What needs to be done
Repeat each entry exactly, but do not carry over the pictures.

Source data
Content starts

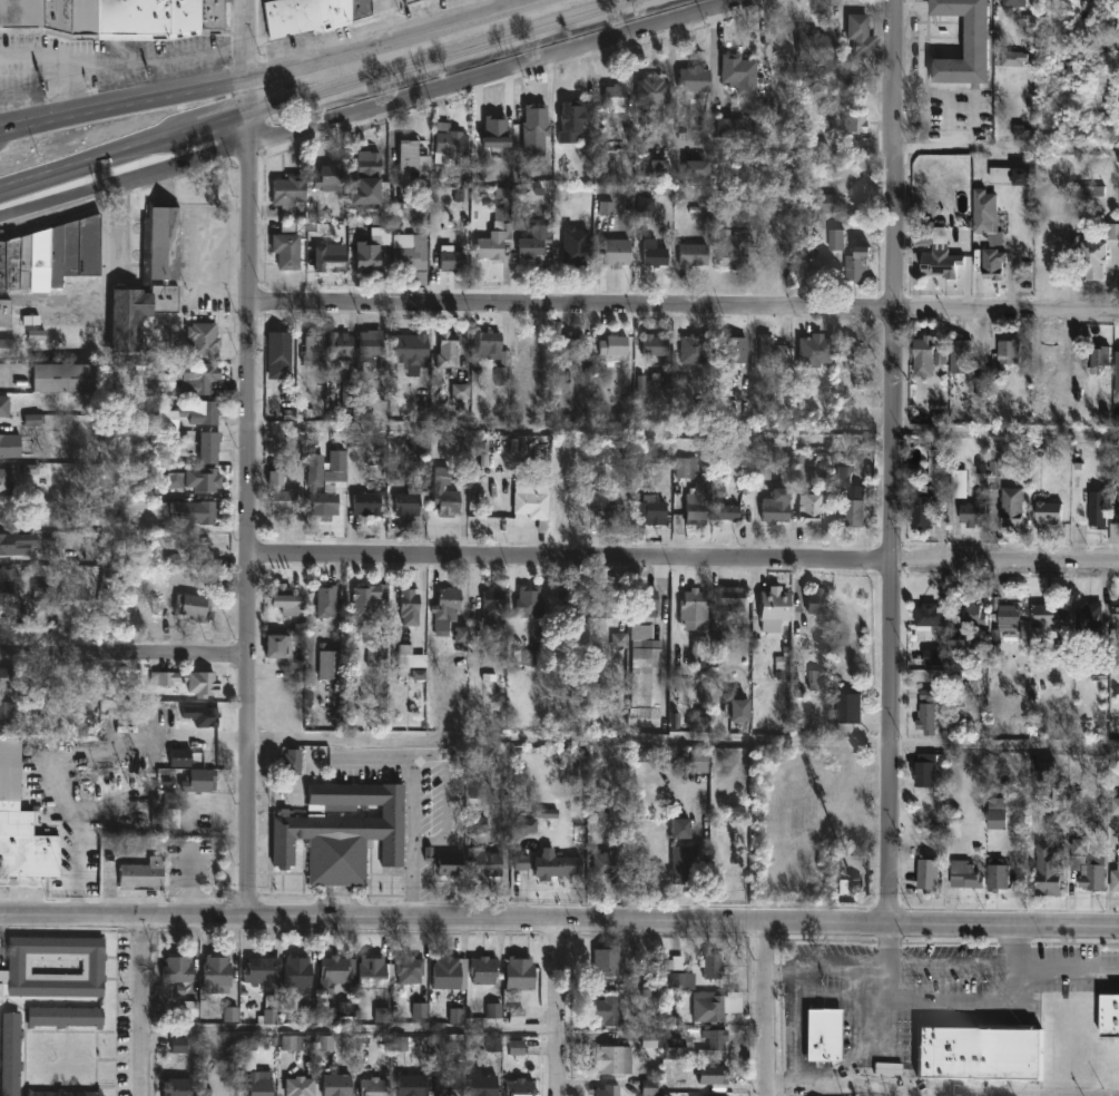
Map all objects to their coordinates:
building: (410, 1)
building: (1014, 2)
building: (309, 15)
building: (112, 18)
building: (861, 34)
building: (966, 43)
building: (815, 44)
building: (1013, 54)
road: (124, 62)
road: (717, 62)
building: (739, 72)
road: (503, 75)
road: (272, 76)
building: (694, 82)
building: (653, 90)
road: (70, 93)
road: (305, 93)
building: (615, 95)
building: (571, 120)
building: (534, 121)
building: (855, 121)
building: (729, 127)
building: (495, 133)
building: (450, 141)
road: (1008, 156)
building: (412, 160)
building: (655, 168)
building: (697, 168)
building: (1012, 174)
building: (327, 177)
building: (366, 178)
building: (289, 193)
building: (824, 203)
building: (724, 204)
building: (986, 218)
building: (1113, 232)
building: (835, 240)
building: (493, 242)
building: (535, 244)
building: (287, 247)
building: (732, 250)
building: (650, 252)
building: (616, 253)
building: (574, 254)
building: (693, 254)
building: (50, 256)
building: (367, 256)
building: (411, 256)
building: (1094, 259)
building: (328, 260)
building: (450, 260)
road: (214, 261)
building: (941, 261)
building: (858, 264)
building: (994, 264)
building: (148, 280)
road: (686, 309)
building: (4, 312)
building: (203, 340)
building: (341, 343)
building: (369, 345)
building: (613, 345)
building: (654, 345)
building: (280, 347)
building: (7, 348)
building: (570, 348)
building: (694, 349)
building: (734, 349)
building: (311, 350)
building: (447, 350)
building: (925, 350)
building: (815, 351)
building: (410, 352)
building: (848, 352)
building: (1009, 353)
building: (494, 354)
building: (774, 355)
building: (961, 355)
building: (1101, 356)
building: (1052, 357)
building: (197, 376)
building: (61, 378)
building: (349, 391)
building: (4, 406)
building: (1043, 409)
building: (190, 414)
road: (686, 432)
building: (10, 446)
building: (208, 447)
building: (651, 449)
building: (580, 458)
road: (253, 459)
road: (894, 461)
building: (1115, 465)
building: (937, 466)
building: (325, 481)
building: (5, 482)
building: (275, 488)
building: (1009, 489)
building: (446, 491)
building: (201, 500)
building: (409, 501)
building: (368, 502)
building: (566, 503)
building: (697, 503)
building: (531, 504)
building: (776, 507)
building: (610, 508)
building: (811, 509)
building: (923, 509)
building: (654, 510)
building: (855, 510)
building: (973, 512)
building: (1048, 512)
building: (733, 513)
building: (1117, 513)
building: (1098, 514)
building: (3, 546)
road: (686, 560)
building: (6, 579)
building: (45, 590)
building: (733, 599)
building: (326, 600)
building: (288, 602)
building: (818, 602)
building: (529, 603)
building: (604, 603)
building: (363, 604)
building: (493, 604)
building: (646, 606)
building: (409, 607)
building: (193, 608)
building: (774, 609)
building: (444, 610)
building: (695, 610)
building: (10, 614)
building: (972, 614)
building: (931, 616)
building: (1010, 616)
building: (1049, 616)
building: (1116, 617)
building: (1089, 619)
building: (574, 631)
building: (275, 647)
building: (707, 650)
road: (126, 652)
building: (330, 664)
building: (645, 674)
building: (6, 678)
building: (188, 682)
building: (848, 710)
building: (739, 711)
building: (927, 712)
building: (7, 715)
building: (201, 716)
building: (699, 721)
road: (686, 745)
building: (182, 758)
building: (290, 761)
building: (702, 761)
building: (926, 767)
building: (1044, 772)
building: (199, 781)
building: (1060, 805)
building: (1116, 806)
road: (446, 809)
building: (997, 811)
building: (21, 827)
building: (681, 829)
building: (340, 831)
road: (413, 832)
building: (683, 856)
building: (444, 862)
building: (483, 862)
building: (1089, 863)
building: (557, 866)
building: (611, 866)
building: (521, 867)
building: (1051, 867)
building: (928, 872)
building: (966, 872)
building: (998, 873)
building: (142, 875)
building: (1115, 879)
road: (559, 922)
road: (886, 948)
road: (1015, 948)
building: (607, 959)
building: (19, 965)
building: (713, 965)
building: (179, 969)
building: (337, 969)
building: (412, 969)
building: (483, 969)
building: (263, 970)
building: (216, 973)
building: (376, 973)
building: (449, 973)
building: (522, 973)
building: (299, 974)
road: (941, 974)
building: (682, 982)
building: (709, 1006)
road: (141, 1008)
building: (271, 1009)
road: (558, 1009)
road: (765, 1009)
building: (609, 1010)
building: (65, 1016)
road: (349, 1029)
road: (800, 1029)
building: (828, 1034)
building: (716, 1044)
building: (172, 1045)
building: (977, 1052)
building: (10, 1054)
building: (614, 1059)
road: (864, 1064)
building: (257, 1066)
building: (713, 1073)
building: (484, 1083)
building: (339, 1084)
building: (412, 1085)
building: (301, 1086)
building: (180, 1087)
building: (376, 1087)
building: (450, 1087)
building: (524, 1087)
building: (607, 1090)
building: (64, 1093)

Content ends

Task result
Map all objects to their coordinates:
building: (410, 1)
building: (1014, 2)
building: (309, 15)
building: (112, 18)
building: (861, 34)
building: (966, 43)
building: (815, 44)
building: (1013, 54)
road: (124, 62)
road: (717, 62)
building: (739, 72)
road: (503, 75)
road: (272, 76)
building: (694, 82)
building: (653, 90)
road: (70, 93)
road: (305, 93)
building: (615, 95)
building: (571, 120)
building: (534, 121)
building: (855, 121)
building: (729, 127)
building: (495, 133)
building: (450, 141)
road: (1008, 156)
building: (412, 160)
building: (655, 168)
building: (697, 168)
building: (1012, 174)
building: (327, 177)
building: (366, 178)
building: (289, 193)
building: (824, 203)
building: (724, 204)
building: (986, 218)
building: (1113, 232)
building: (835, 240)
building: (493, 242)
building: (535, 244)
building: (287, 247)
building: (732, 250)
building: (650, 252)
building: (616, 253)
building: (574, 254)
building: (693, 254)
building: (50, 256)
building: (367, 256)
building: (411, 256)
building: (1094, 259)
building: (328, 260)
building: (450, 260)
road: (214, 261)
building: (941, 261)
building: (858, 264)
building: (994, 264)
building: (148, 280)
road: (686, 309)
building: (4, 312)
building: (203, 340)
building: (341, 343)
building: (369, 345)
building: (613, 345)
building: (654, 345)
building: (280, 347)
building: (7, 348)
building: (570, 348)
building: (694, 349)
building: (734, 349)
building: (311, 350)
building: (447, 350)
building: (925, 350)
building: (815, 351)
building: (410, 352)
building: (848, 352)
building: (1009, 353)
building: (494, 354)
building: (774, 355)
building: (961, 355)
building: (1101, 356)
building: (1052, 357)
building: (197, 376)
building: (61, 378)
building: (349, 391)
building: (4, 406)
building: (1043, 409)
building: (190, 414)
road: (686, 432)
building: (10, 446)
building: (208, 447)
building: (651, 449)
building: (580, 458)
road: (253, 459)
road: (894, 461)
building: (1115, 465)
building: (937, 466)
building: (325, 481)
building: (5, 482)
building: (275, 488)
building: (1009, 489)
building: (446, 491)
building: (201, 500)
building: (409, 501)
building: (368, 502)
building: (566, 503)
building: (697, 503)
building: (531, 504)
building: (776, 507)
building: (610, 508)
building: (811, 509)
building: (923, 509)
building: (654, 510)
building: (855, 510)
building: (973, 512)
building: (1048, 512)
building: (733, 513)
building: (1117, 513)
building: (1098, 514)
building: (3, 546)
road: (686, 560)
building: (6, 579)
building: (45, 590)
building: (733, 599)
building: (326, 600)
building: (288, 602)
building: (818, 602)
building: (529, 603)
building: (604, 603)
building: (363, 604)
building: (493, 604)
building: (646, 606)
building: (409, 607)
building: (193, 608)
building: (774, 609)
building: (444, 610)
building: (695, 610)
building: (10, 614)
building: (972, 614)
building: (931, 616)
building: (1010, 616)
building: (1049, 616)
building: (1116, 617)
building: (1089, 619)
building: (574, 631)
building: (275, 647)
building: (707, 650)
road: (126, 652)
building: (330, 664)
building: (645, 674)
building: (6, 678)
building: (188, 682)
building: (848, 710)
building: (739, 711)
building: (927, 712)
building: (7, 715)
building: (201, 716)
building: (699, 721)
road: (686, 745)
building: (182, 758)
building: (290, 761)
building: (702, 761)
building: (926, 767)
building: (1044, 772)
building: (199, 781)
building: (1060, 805)
building: (1116, 806)
road: (446, 809)
building: (997, 811)
building: (21, 827)
building: (681, 829)
building: (340, 831)
road: (413, 832)
building: (683, 856)
building: (444, 862)
building: (483, 862)
building: (1089, 863)
building: (557, 866)
building: (611, 866)
building: (521, 867)
building: (1051, 867)
building: (928, 872)
building: (966, 872)
building: (998, 873)
building: (142, 875)
building: (1115, 879)
road: (559, 922)
road: (886, 948)
road: (1015, 948)
building: (607, 959)
building: (19, 965)
building: (713, 965)
building: (179, 969)
building: (337, 969)
building: (412, 969)
building: (483, 969)
building: (263, 970)
building: (216, 973)
building: (376, 973)
building: (449, 973)
building: (522, 973)
building: (299, 974)
road: (941, 974)
building: (682, 982)
building: (709, 1006)
road: (141, 1008)
building: (271, 1009)
road: (558, 1009)
road: (765, 1009)
building: (609, 1010)
building: (65, 1016)
road: (349, 1029)
road: (800, 1029)
building: (828, 1034)
building: (716, 1044)
building: (172, 1045)
building: (977, 1052)
building: (10, 1054)
building: (614, 1059)
road: (864, 1064)
building: (257, 1066)
building: (713, 1073)
building: (484, 1083)
building: (339, 1084)
building: (412, 1085)
building: (301, 1086)
building: (180, 1087)
building: (376, 1087)
building: (450, 1087)
building: (524, 1087)
building: (607, 1090)
building: (64, 1093)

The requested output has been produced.